→ AIM OF THE EXERCISE
Rewrite all the rows below, putting "Chennai" wherever "Kolkata" appears and changing nothing else.

→ DATASET ROWS

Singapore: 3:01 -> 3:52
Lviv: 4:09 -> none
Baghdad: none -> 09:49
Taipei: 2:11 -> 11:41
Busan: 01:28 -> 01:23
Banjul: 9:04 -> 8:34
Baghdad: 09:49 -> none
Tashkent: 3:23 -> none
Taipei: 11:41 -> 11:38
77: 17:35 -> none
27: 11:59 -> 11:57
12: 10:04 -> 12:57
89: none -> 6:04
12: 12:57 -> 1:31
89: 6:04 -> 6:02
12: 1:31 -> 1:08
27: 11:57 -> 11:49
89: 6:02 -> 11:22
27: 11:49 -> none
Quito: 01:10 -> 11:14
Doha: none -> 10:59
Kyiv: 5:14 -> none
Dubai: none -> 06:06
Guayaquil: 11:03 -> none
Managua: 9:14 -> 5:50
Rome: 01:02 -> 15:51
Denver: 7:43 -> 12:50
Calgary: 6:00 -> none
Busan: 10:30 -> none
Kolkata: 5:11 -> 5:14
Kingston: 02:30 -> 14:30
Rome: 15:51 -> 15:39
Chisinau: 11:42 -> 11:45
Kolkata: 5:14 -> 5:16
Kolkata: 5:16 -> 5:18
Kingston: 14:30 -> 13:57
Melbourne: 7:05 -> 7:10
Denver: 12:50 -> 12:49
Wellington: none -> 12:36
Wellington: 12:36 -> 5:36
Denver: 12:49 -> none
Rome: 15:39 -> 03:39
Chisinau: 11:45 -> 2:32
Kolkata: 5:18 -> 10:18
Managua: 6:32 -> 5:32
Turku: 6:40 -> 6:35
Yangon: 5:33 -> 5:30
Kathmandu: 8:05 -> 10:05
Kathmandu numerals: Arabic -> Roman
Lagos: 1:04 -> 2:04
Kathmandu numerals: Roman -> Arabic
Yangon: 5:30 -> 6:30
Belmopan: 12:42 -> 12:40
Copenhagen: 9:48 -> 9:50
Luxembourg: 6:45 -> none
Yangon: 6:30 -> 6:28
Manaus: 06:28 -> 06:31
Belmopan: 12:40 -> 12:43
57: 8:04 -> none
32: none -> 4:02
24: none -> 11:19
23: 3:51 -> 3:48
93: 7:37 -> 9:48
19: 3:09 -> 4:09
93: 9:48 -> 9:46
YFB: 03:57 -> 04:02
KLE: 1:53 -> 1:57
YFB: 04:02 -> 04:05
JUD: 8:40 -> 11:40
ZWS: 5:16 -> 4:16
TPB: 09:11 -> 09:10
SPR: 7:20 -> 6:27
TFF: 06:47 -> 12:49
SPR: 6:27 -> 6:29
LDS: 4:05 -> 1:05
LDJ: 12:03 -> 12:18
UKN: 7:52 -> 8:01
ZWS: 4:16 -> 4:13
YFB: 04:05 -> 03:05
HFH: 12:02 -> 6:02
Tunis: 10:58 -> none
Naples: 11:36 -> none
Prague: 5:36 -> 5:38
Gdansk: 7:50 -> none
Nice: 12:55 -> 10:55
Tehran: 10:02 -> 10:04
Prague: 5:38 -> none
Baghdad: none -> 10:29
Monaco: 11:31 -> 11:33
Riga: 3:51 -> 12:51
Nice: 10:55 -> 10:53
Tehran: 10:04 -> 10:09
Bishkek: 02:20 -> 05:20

→ THE RESULT
Singapore: 3:01 -> 3:52
Lviv: 4:09 -> none
Baghdad: none -> 09:49
Taipei: 2:11 -> 11:41
Busan: 01:28 -> 01:23
Banjul: 9:04 -> 8:34
Baghdad: 09:49 -> none
Tashkent: 3:23 -> none
Taipei: 11:41 -> 11:38
77: 17:35 -> none
27: 11:59 -> 11:57
12: 10:04 -> 12:57
89: none -> 6:04
12: 12:57 -> 1:31
89: 6:04 -> 6:02
12: 1:31 -> 1:08
27: 11:57 -> 11:49
89: 6:02 -> 11:22
27: 11:49 -> none
Quito: 01:10 -> 11:14
Doha: none -> 10:59
Kyiv: 5:14 -> none
Dubai: none -> 06:06
Guayaquil: 11:03 -> none
Managua: 9:14 -> 5:50
Rome: 01:02 -> 15:51
Denver: 7:43 -> 12:50
Calgary: 6:00 -> none
Busan: 10:30 -> none
Chennai: 5:11 -> 5:14
Kingston: 02:30 -> 14:30
Rome: 15:51 -> 15:39
Chisinau: 11:42 -> 11:45
Chennai: 5:14 -> 5:16
Chennai: 5:16 -> 5:18
Kingston: 14:30 -> 13:57
Melbourne: 7:05 -> 7:10
Denver: 12:50 -> 12:49
Wellington: none -> 12:36
Wellington: 12:36 -> 5:36
Denver: 12:49 -> none
Rome: 15:39 -> 03:39
Chisinau: 11:45 -> 2:32
Chennai: 5:18 -> 10:18
Managua: 6:32 -> 5:32
Turku: 6:40 -> 6:35
Yangon: 5:33 -> 5:30
Kathmandu: 8:05 -> 10:05
Kathmandu numerals: Arabic -> Roman
Lagos: 1:04 -> 2:04
Kathmandu numerals: Roman -> Arabic
Yangon: 5:30 -> 6:30
Belmopan: 12:42 -> 12:40
Copenhagen: 9:48 -> 9:50
Luxembourg: 6:45 -> none
Yangon: 6:30 -> 6:28
Manaus: 06:28 -> 06:31
Belmopan: 12:40 -> 12:43
57: 8:04 -> none
32: none -> 4:02
24: none -> 11:19
23: 3:51 -> 3:48
93: 7:37 -> 9:48
19: 3:09 -> 4:09
93: 9:48 -> 9:46
YFB: 03:57 -> 04:02
KLE: 1:53 -> 1:57
YFB: 04:02 -> 04:05
JUD: 8:40 -> 11:40
ZWS: 5:16 -> 4:16
TPB: 09:11 -> 09:10
SPR: 7:20 -> 6:27
TFF: 06:47 -> 12:49
SPR: 6:27 -> 6:29
LDS: 4:05 -> 1:05
LDJ: 12:03 -> 12:18
UKN: 7:52 -> 8:01
ZWS: 4:16 -> 4:13
YFB: 04:05 -> 03:05
HFH: 12:02 -> 6:02
Tunis: 10:58 -> none
Naples: 11:36 -> none
Prague: 5:36 -> 5:38
Gdansk: 7:50 -> none
Nice: 12:55 -> 10:55
Tehran: 10:02 -> 10:04
Prague: 5:38 -> none
Baghdad: none -> 10:29
Monaco: 11:31 -> 11:33
Riga: 3:51 -> 12:51
Nice: 10:55 -> 10:53
Tehran: 10:04 -> 10:09
Bishkek: 02:20 -> 05:20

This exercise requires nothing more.